| The problem |
Among the records below, find each line that includes the string "Käse" and copy it.

| Data provided |
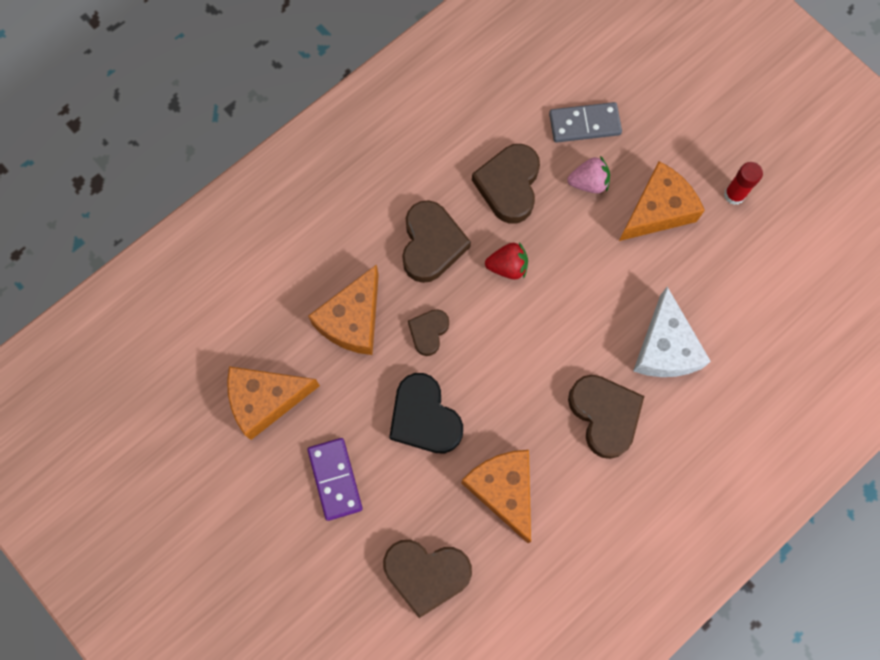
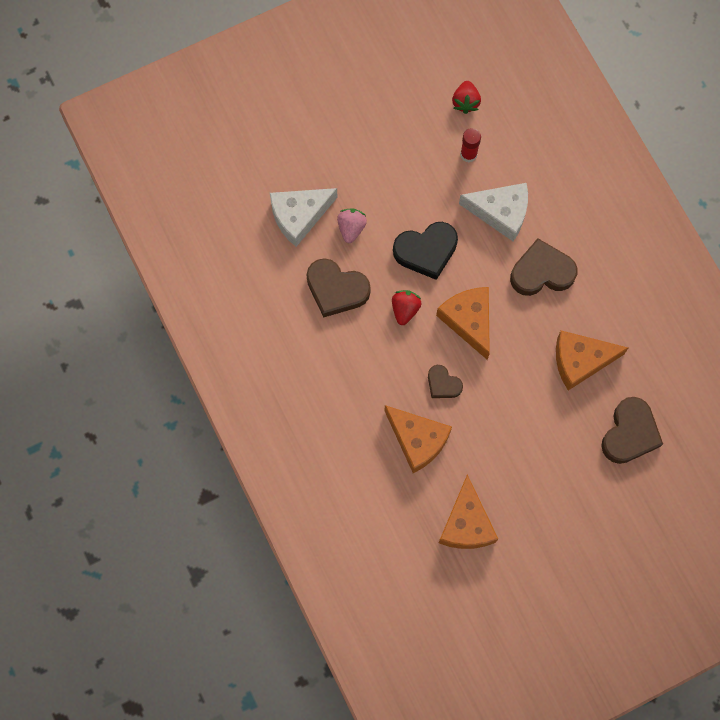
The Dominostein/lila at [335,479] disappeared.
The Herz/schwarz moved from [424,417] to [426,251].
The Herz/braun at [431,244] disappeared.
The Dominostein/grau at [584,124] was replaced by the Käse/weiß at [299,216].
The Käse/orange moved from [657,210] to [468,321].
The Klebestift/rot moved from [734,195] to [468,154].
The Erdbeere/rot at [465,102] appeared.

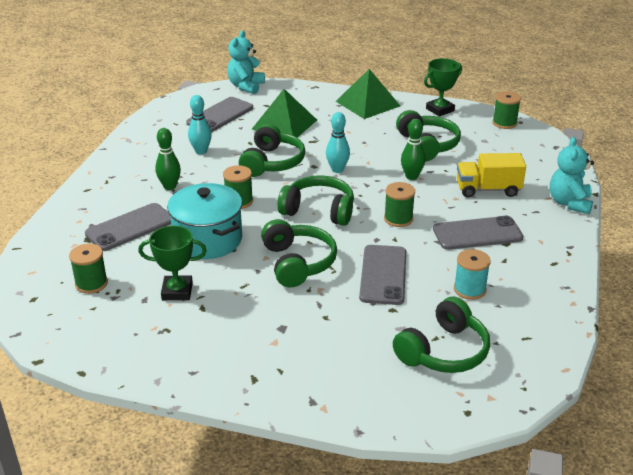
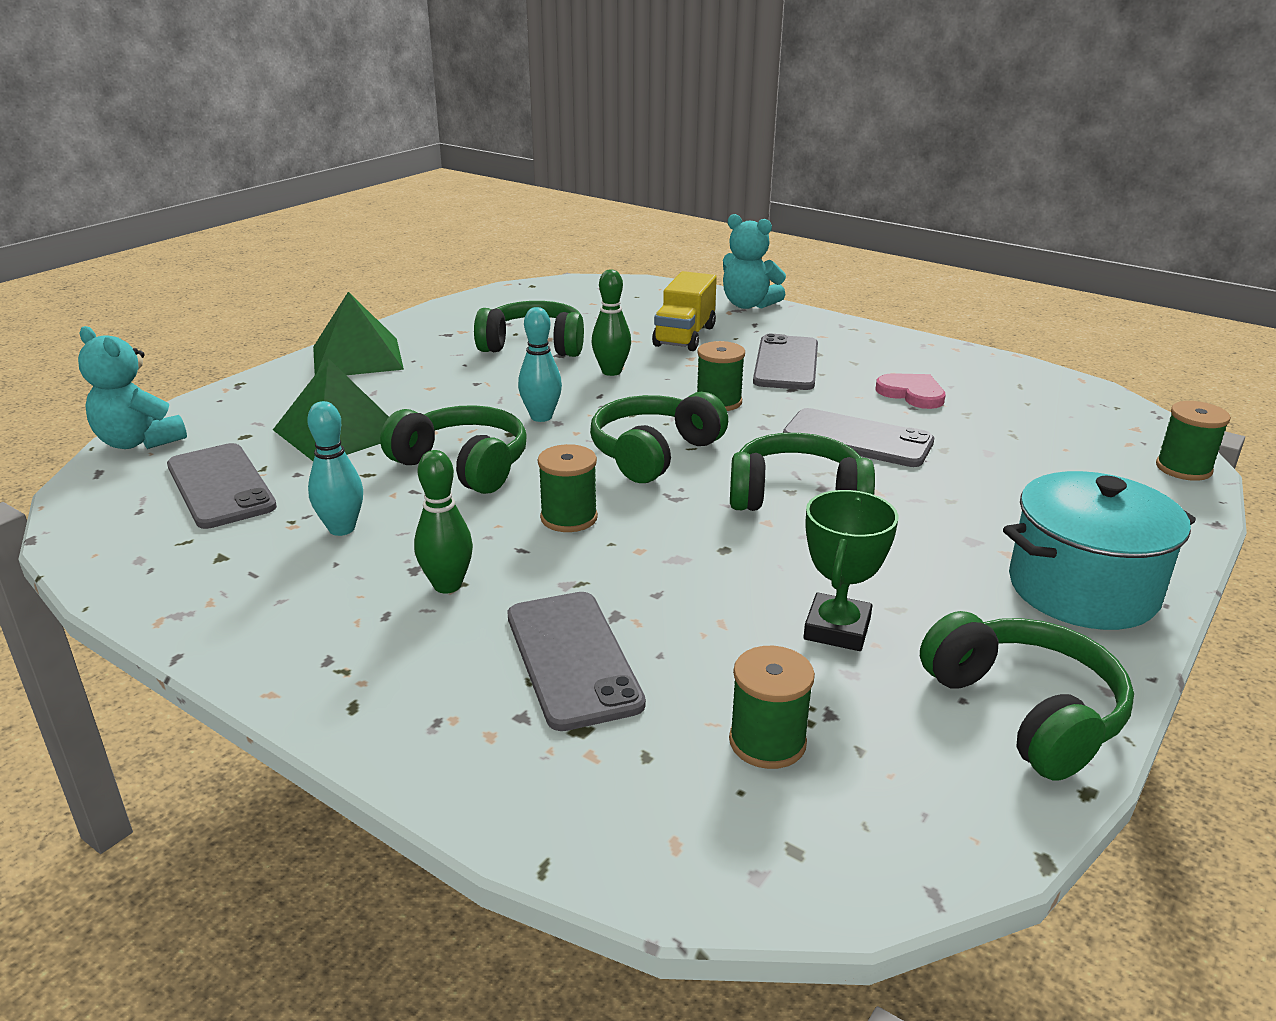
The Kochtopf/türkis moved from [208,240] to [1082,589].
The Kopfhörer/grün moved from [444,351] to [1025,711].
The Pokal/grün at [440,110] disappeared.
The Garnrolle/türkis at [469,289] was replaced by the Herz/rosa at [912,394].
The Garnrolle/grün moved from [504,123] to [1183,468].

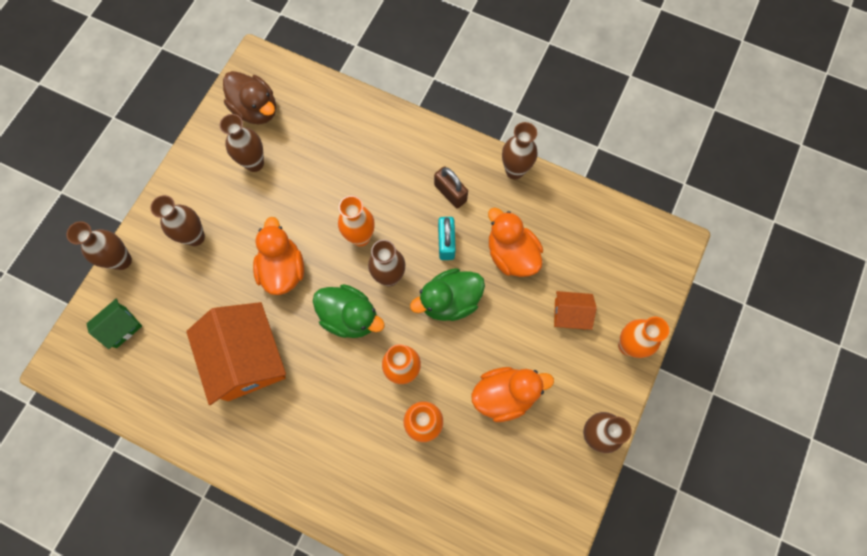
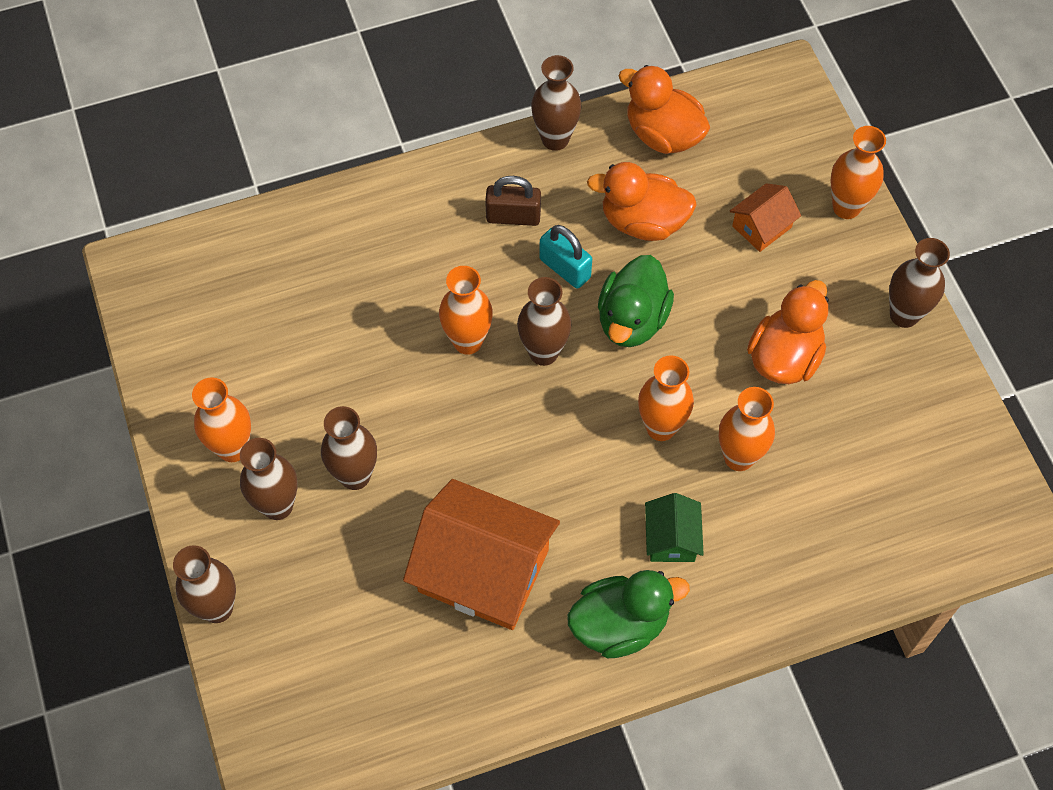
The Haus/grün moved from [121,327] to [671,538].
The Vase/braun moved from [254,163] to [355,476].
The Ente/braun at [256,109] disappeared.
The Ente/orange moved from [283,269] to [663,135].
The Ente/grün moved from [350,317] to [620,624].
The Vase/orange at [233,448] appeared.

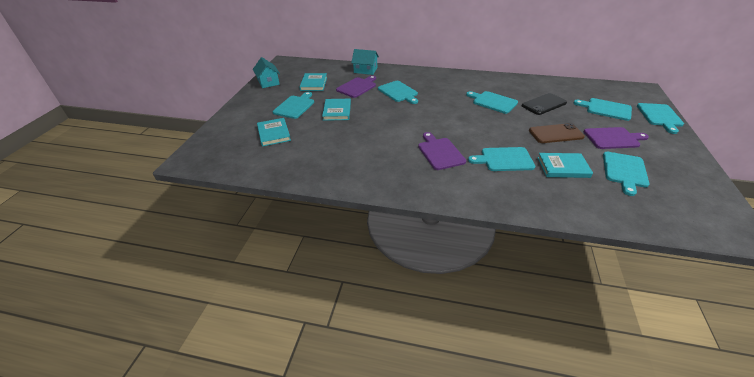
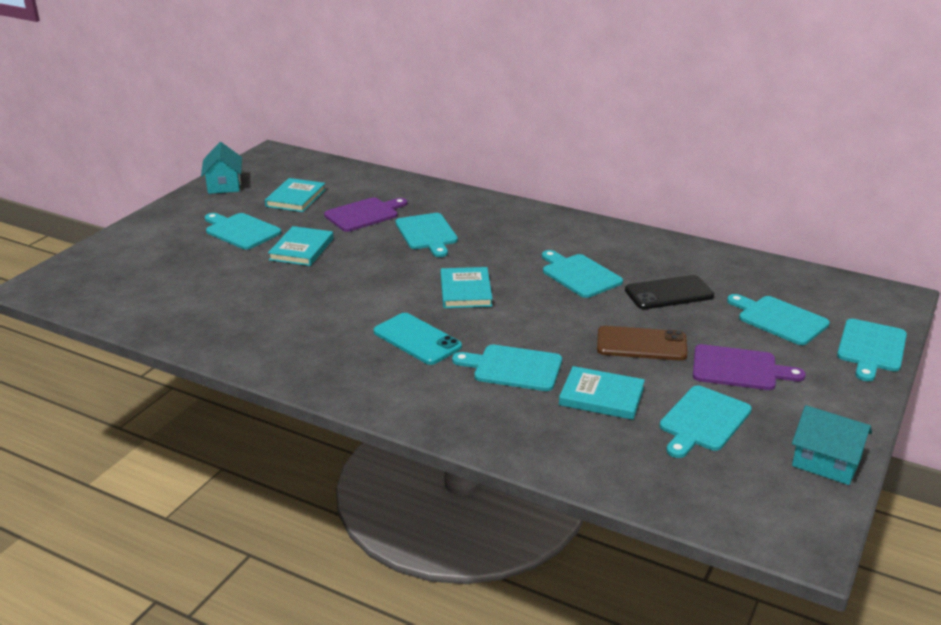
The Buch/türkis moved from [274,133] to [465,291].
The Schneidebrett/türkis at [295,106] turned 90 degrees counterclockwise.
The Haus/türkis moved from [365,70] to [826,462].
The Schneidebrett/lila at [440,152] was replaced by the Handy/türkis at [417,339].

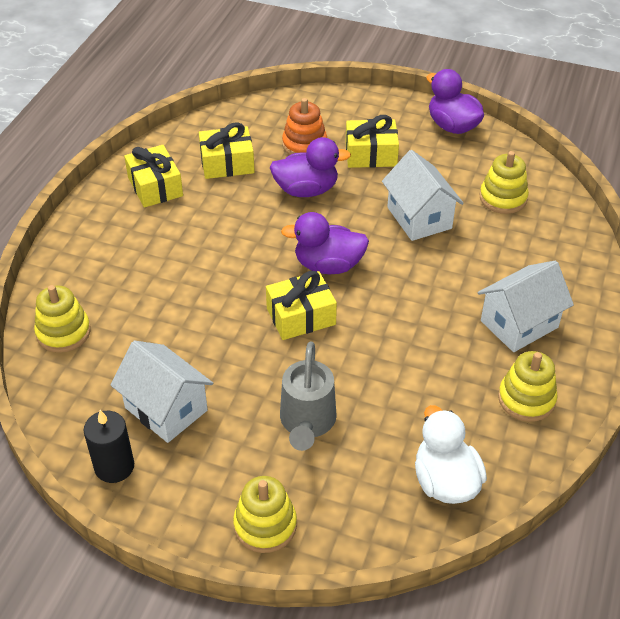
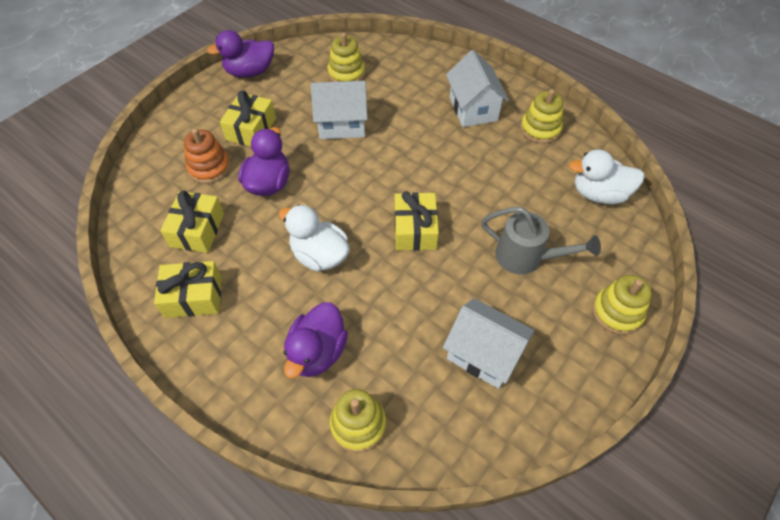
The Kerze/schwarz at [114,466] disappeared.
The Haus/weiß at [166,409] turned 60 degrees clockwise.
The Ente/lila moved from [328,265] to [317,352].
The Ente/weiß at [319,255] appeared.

| Reply to the exercise |
The Dominostein/grau at [584,124] was replaced by the Käse/weiß at [299,216].
The Käse/orange moved from [657,210] to [468,321].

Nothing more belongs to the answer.